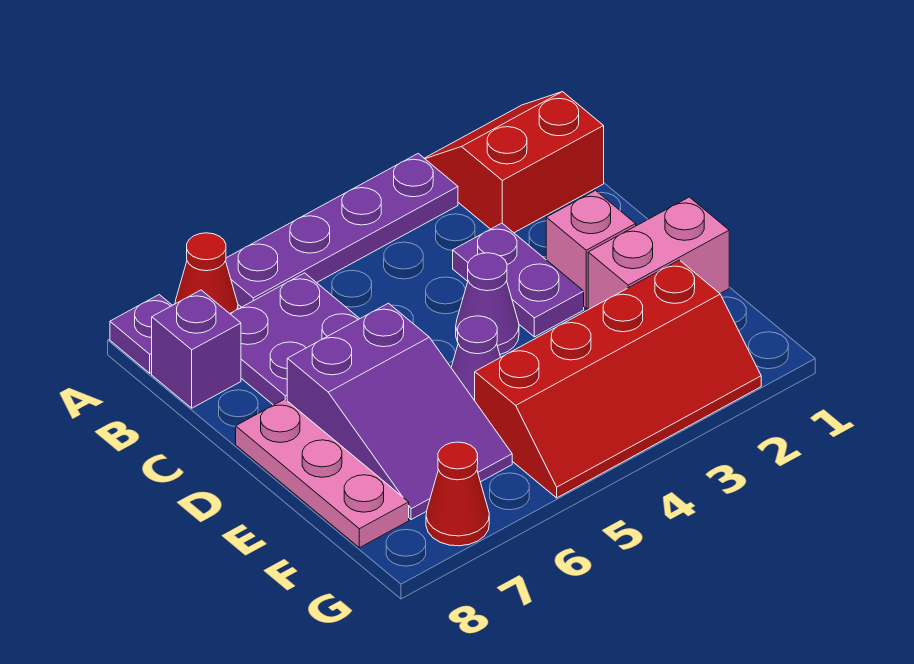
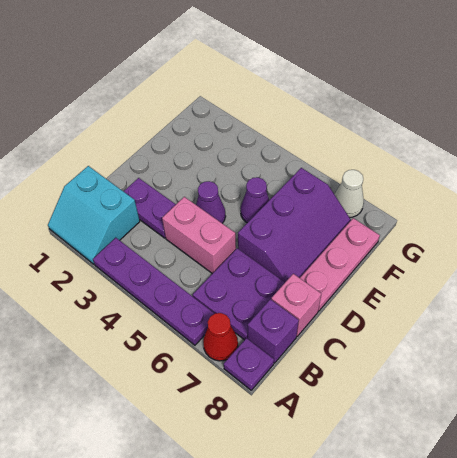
red 2x2 slope [424,92,604,233] -> cyan 2x2 slope [48,166,140,264]
purple 1x2 plate [453,223,584,337] -> purple 1x2 plate turned to [124,178,176,238]
pink 1x1 brick [546,190,636,309] -> pink 1x1 brick moved to [271,274,321,336]
purple 2x3 slope [287,303,512,520] -> purple 2x3 slope turned to [238,168,351,282]
pink 1x2 brick [588,197,729,309] -> pink 1x2 brick moved to [162,197,236,274]
red 2x4 slope [475,260,761,498] -> none
red 1x1 cone [426,442,489,546] -> white 1x1 cone [334,170,364,217]

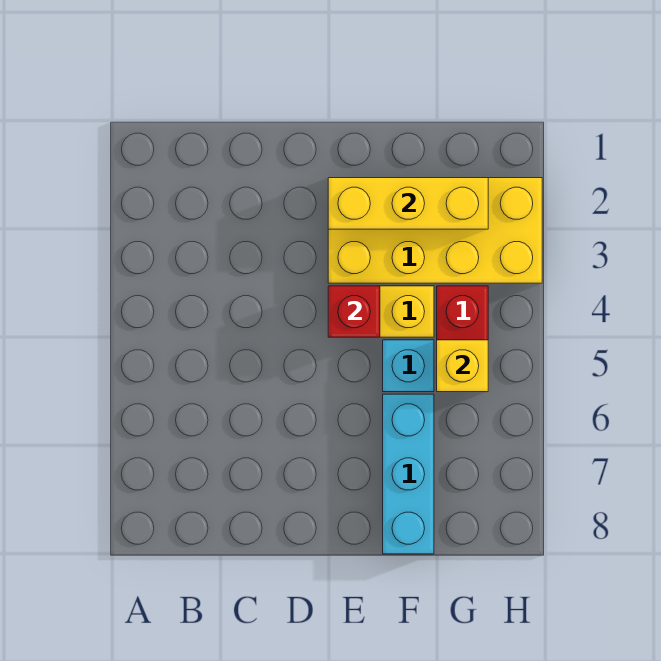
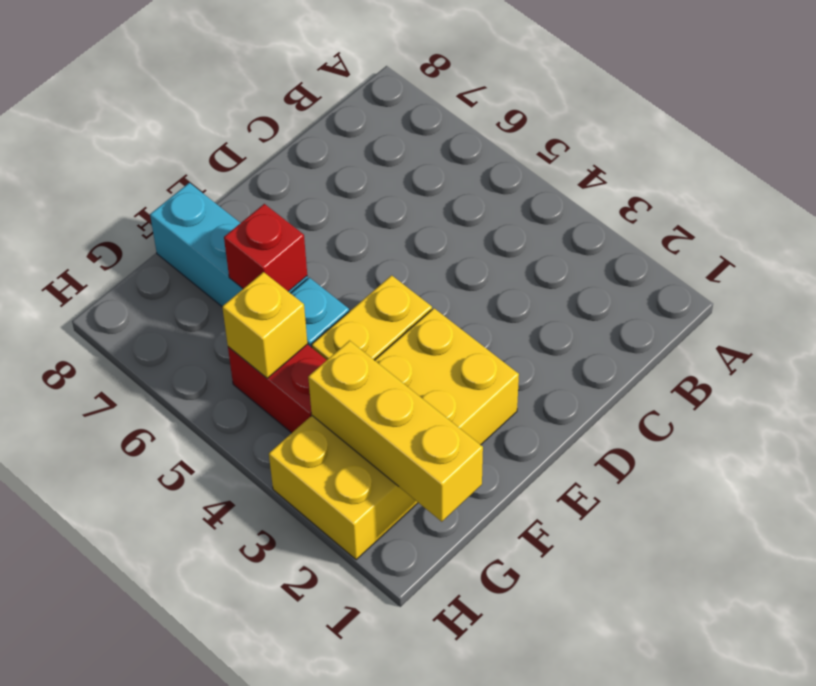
yellow 1x3 brick [328,178,488,229] -> yellow 1x3 brick turned to [308,341,483,522]
red 1x1 brick [328,286,380,337] -> red 1x1 brick moved to [224,204,307,291]

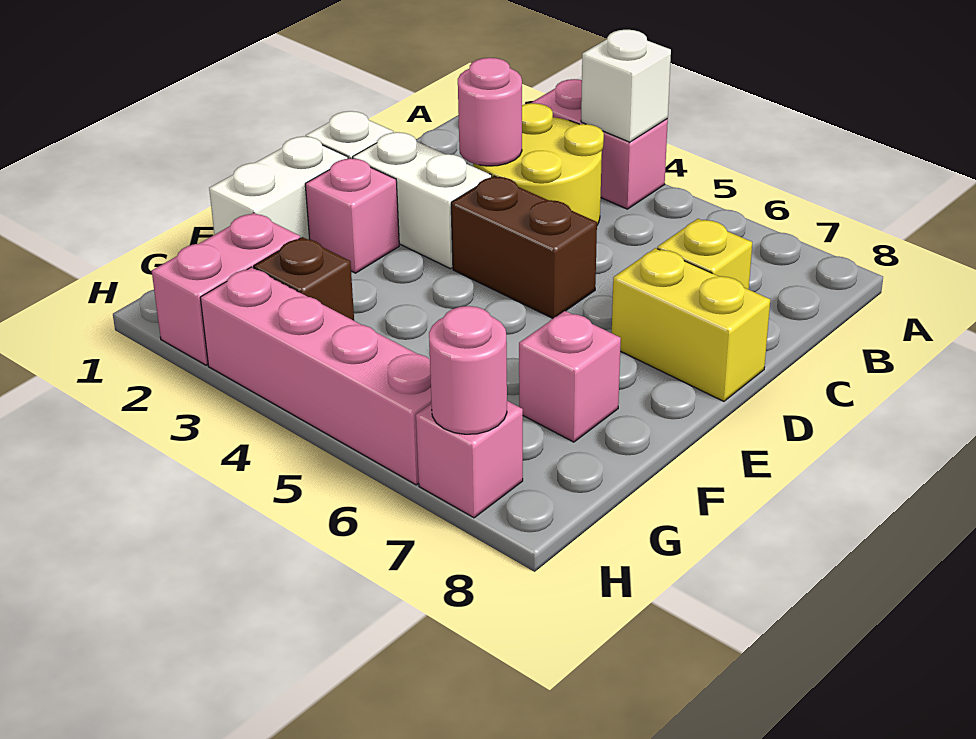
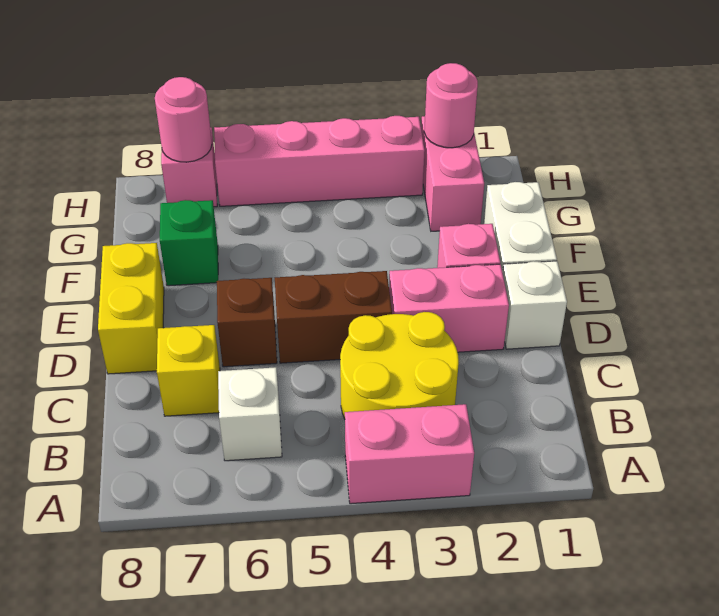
white 1x1 brick [581,30,671,142] -> white 1x1 brick moved to [218,367,282,461]
pink 1x1 round brick [458,58,522,166] -> pink 1x1 round brick moved to [424,63,478,148]
white 1x2 brick [353,132,492,269] -> pink 1x2 brick [389,264,509,352]
yellow 1x2 brick [612,248,770,401] -> yellow 1x2 brick turned to [98,243,164,374]
pink 1x1 brick [519,311,621,442] -> green 1x1 brick [160,200,218,286]
brown 1x1 brick [254,237,354,321] -> brown 1x1 brick moved to [217,278,277,367]

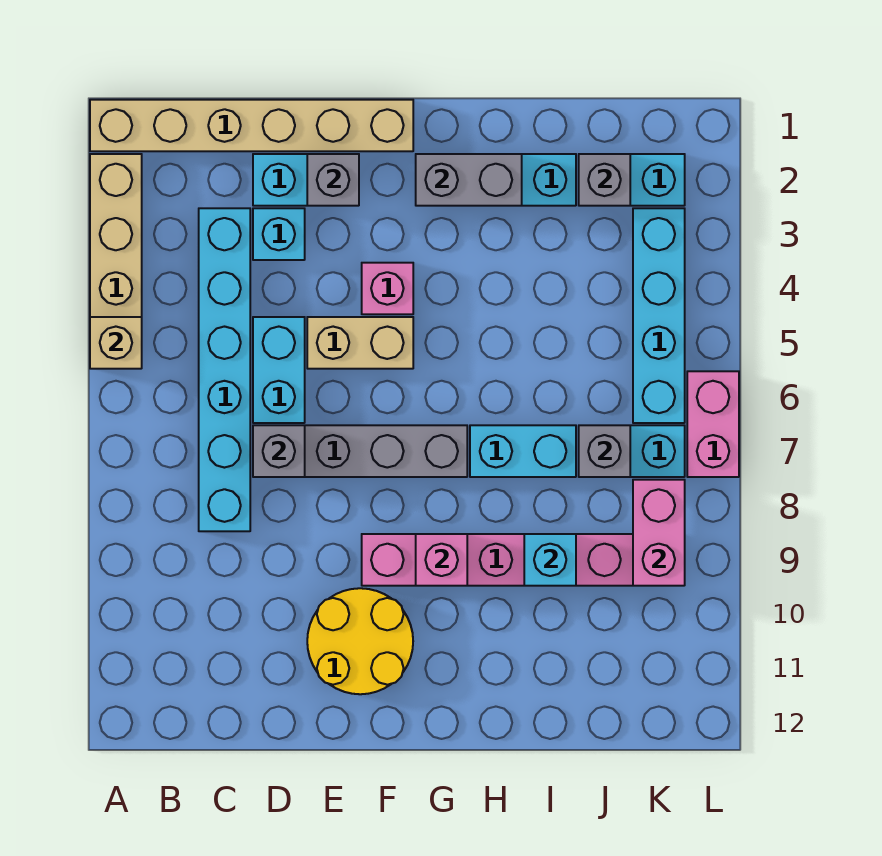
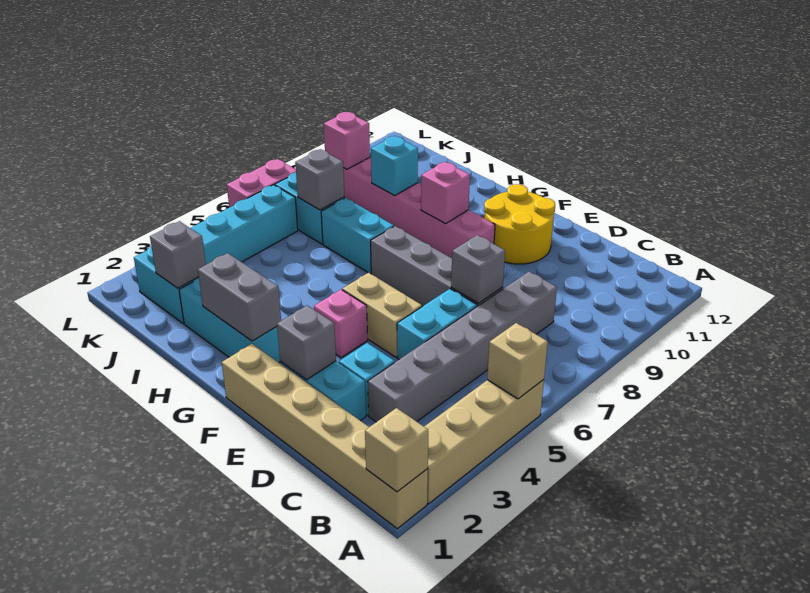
none -> tan 1x1 brick [365,408,428,492]
cyan 1x6 brick [199,208,250,531] -> grey 1x6 brick [368,272,557,422]
pink 1x2 brick [633,480,685,586] -> pink 1x1 brick [324,112,370,169]

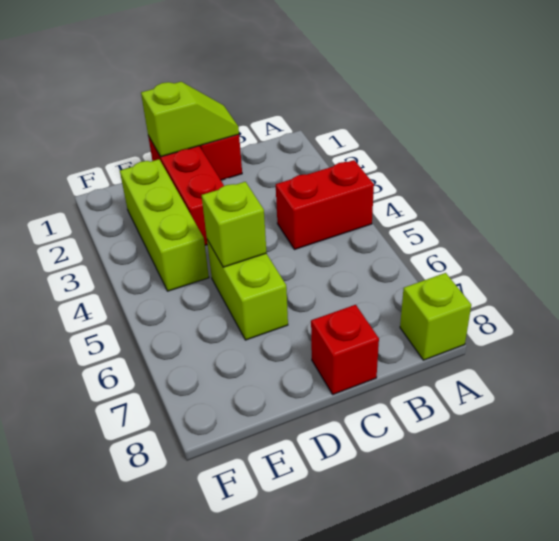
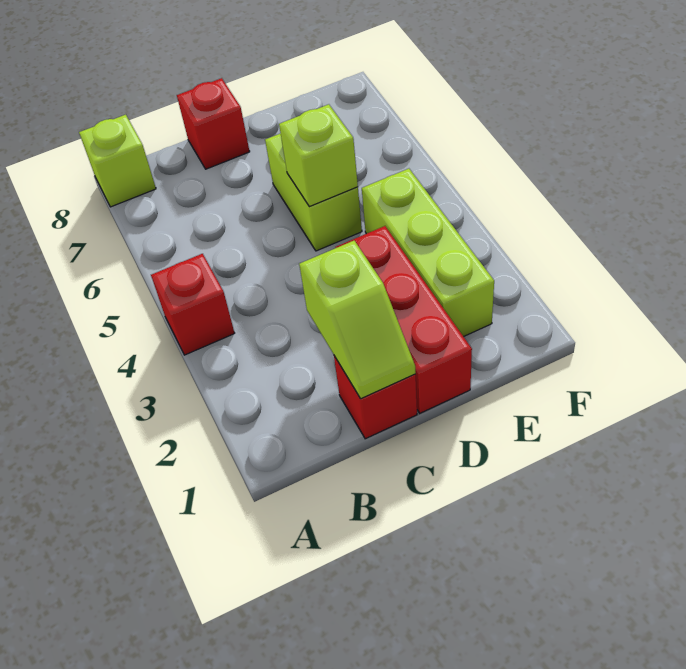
red 1x2 brick [276,160,374,250] -> red 1x1 brick [151,254,234,355]
lime 1x2 slope [141,82,239,157] -> lime 1x2 slope turned to [299,241,416,399]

+ + + + + + +

__Description of the task__. Please return the data above exactly as it stands from the line with "brown 1x1 brick [254,237,354,321]" to the line with "red 1x2 brick", keeping both of those lines but none of the pictures.

__Response box__.
brown 1x1 brick [254,237,354,321] -> brown 1x1 brick moved to [217,278,277,367]

none -> tan 1x1 brick [365,408,428,492]
cyan 1x6 brick [199,208,250,531] -> grey 1x6 brick [368,272,557,422]
pink 1x2 brick [633,480,685,586] -> pink 1x1 brick [324,112,370,169]

red 1x2 brick [276,160,374,250] -> red 1x1 brick [151,254,234,355]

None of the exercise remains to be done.